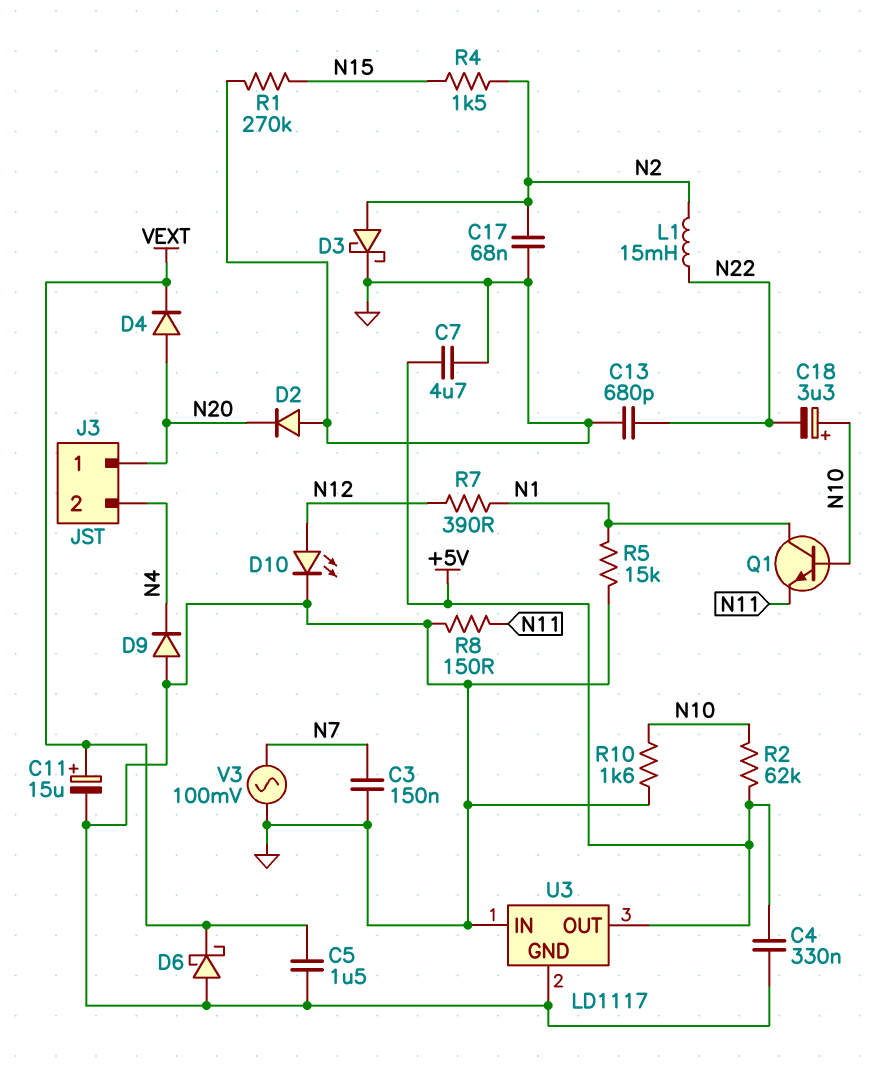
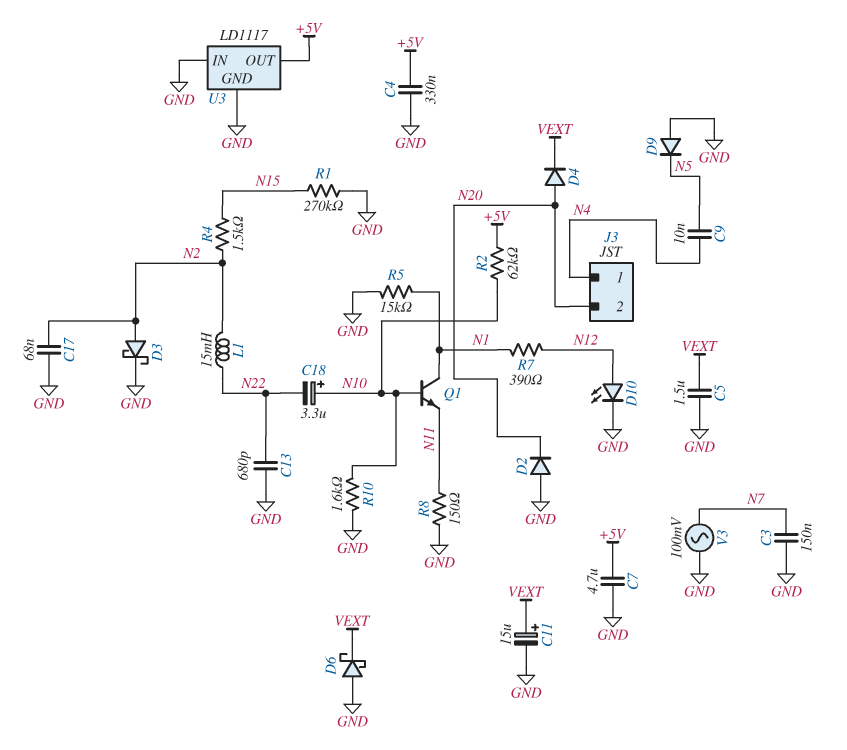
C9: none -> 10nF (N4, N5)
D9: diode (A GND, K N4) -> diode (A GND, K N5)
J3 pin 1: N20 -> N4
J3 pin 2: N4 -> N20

---

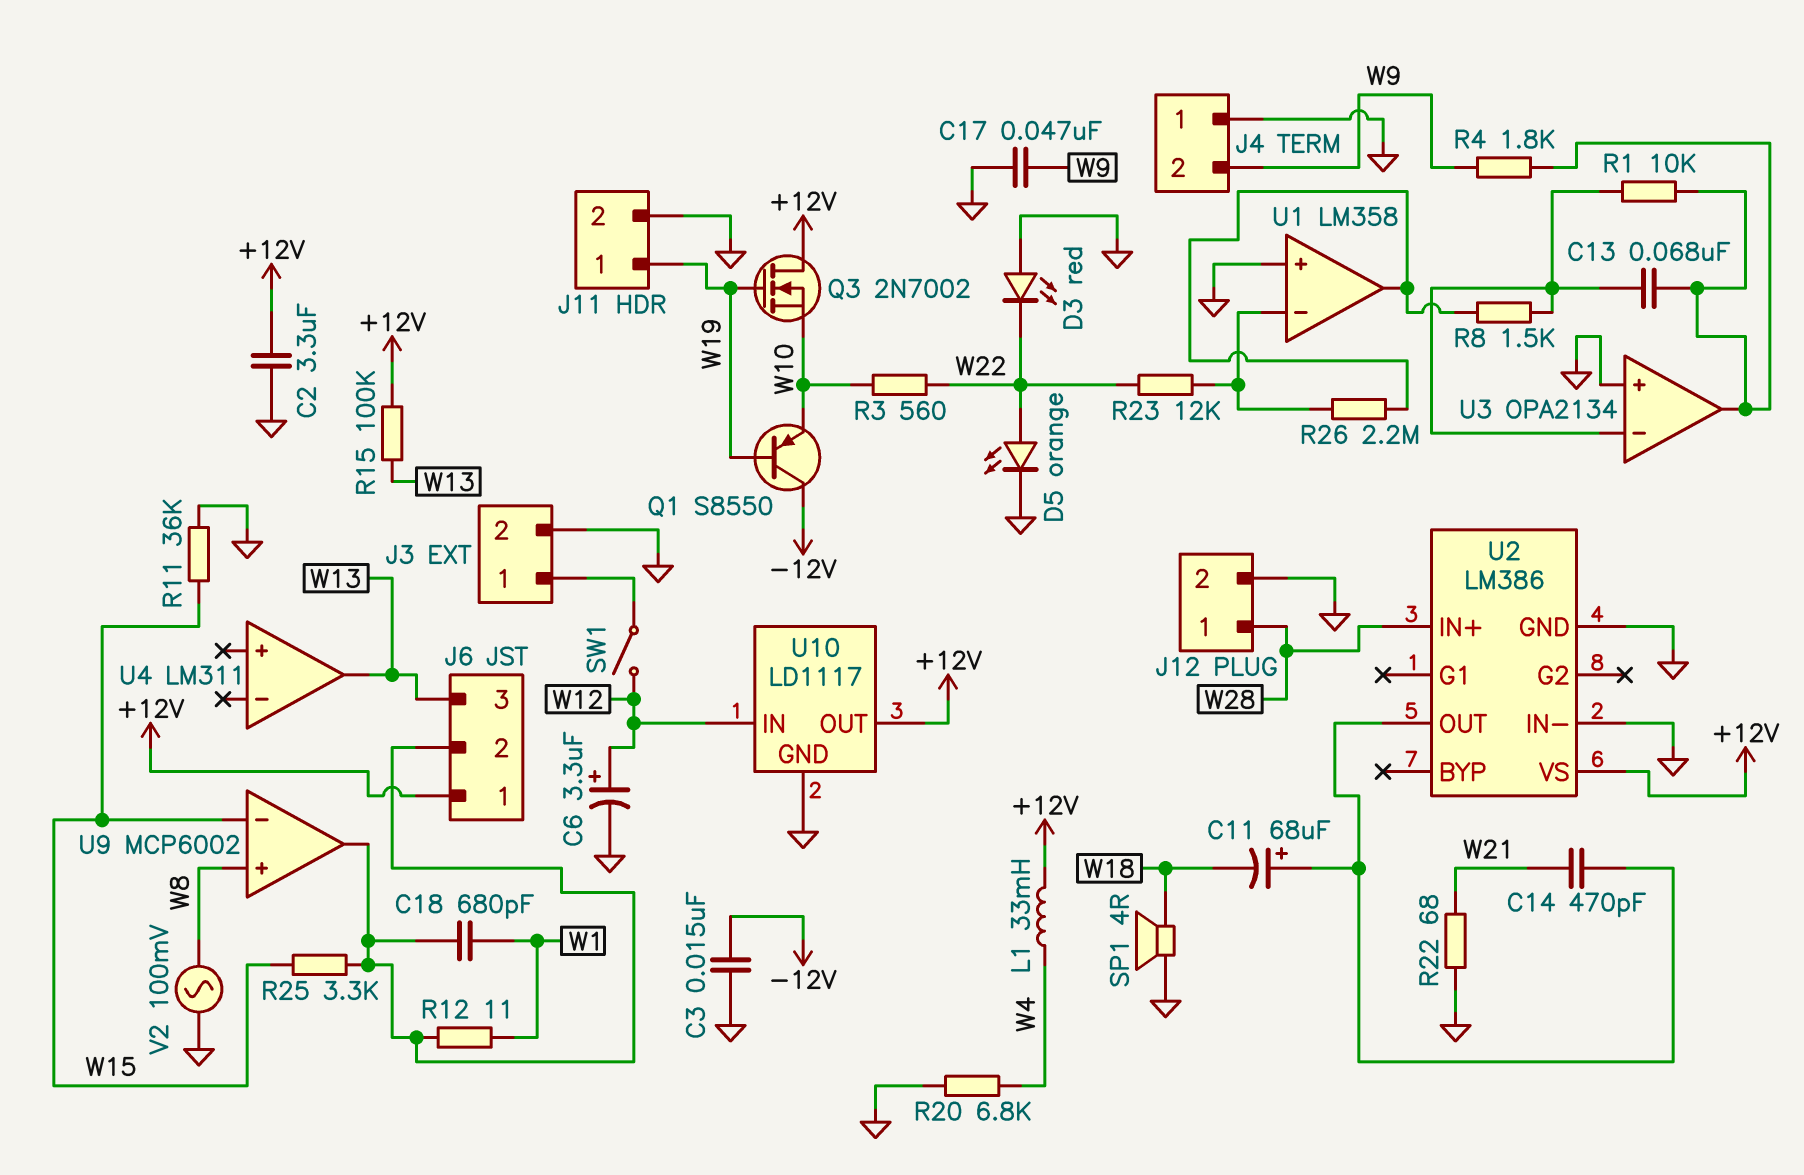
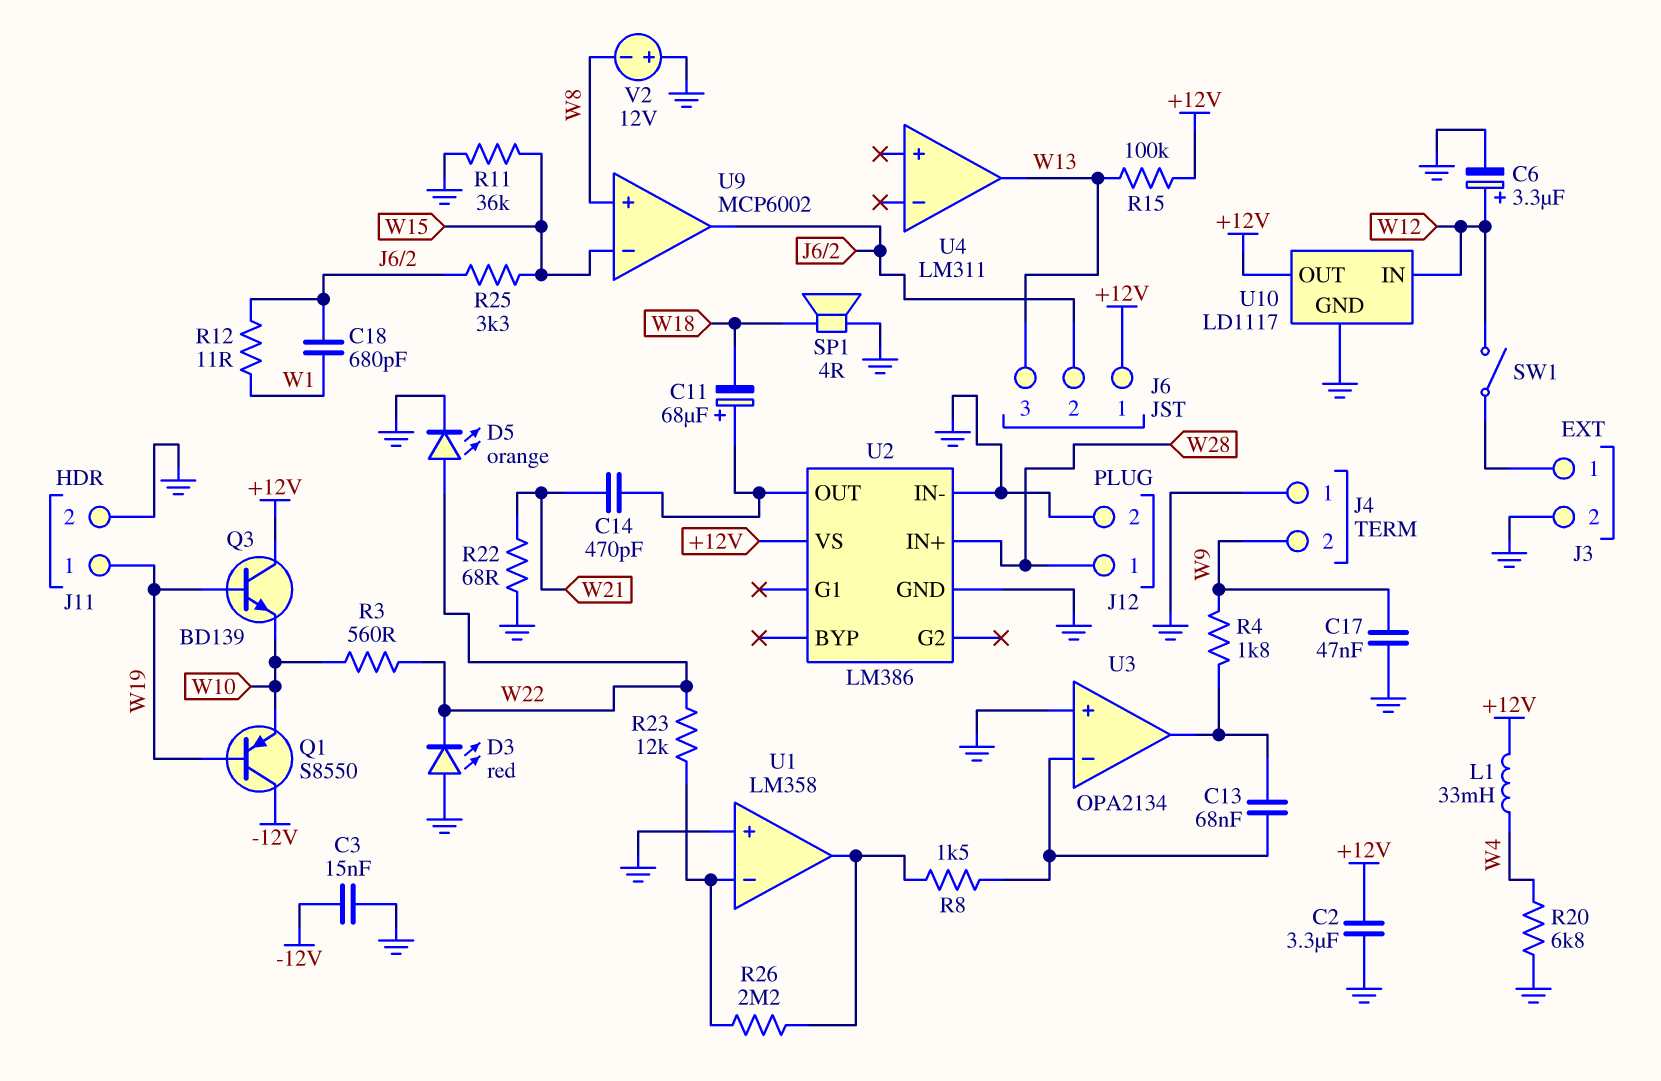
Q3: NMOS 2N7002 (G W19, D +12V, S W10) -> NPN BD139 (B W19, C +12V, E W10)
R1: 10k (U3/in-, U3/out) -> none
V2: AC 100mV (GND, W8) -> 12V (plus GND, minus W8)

* * *

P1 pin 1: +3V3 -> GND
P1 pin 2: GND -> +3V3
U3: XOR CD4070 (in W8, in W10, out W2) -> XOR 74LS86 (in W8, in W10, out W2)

#### PROBLEM TO WORK ON:
Extract from the listing above the lines between the line containing "Q3: NMOS 2N7002" and the line containing "V2: AC 100mV", keeping both of those lines. Output nothing else.

#### ANSWER TO THIS TASK:
Q3: NMOS 2N7002 (G W19, D +12V, S W10) -> NPN BD139 (B W19, C +12V, E W10)
R1: 10k (U3/in-, U3/out) -> none
V2: AC 100mV (GND, W8) -> 12V (plus GND, minus W8)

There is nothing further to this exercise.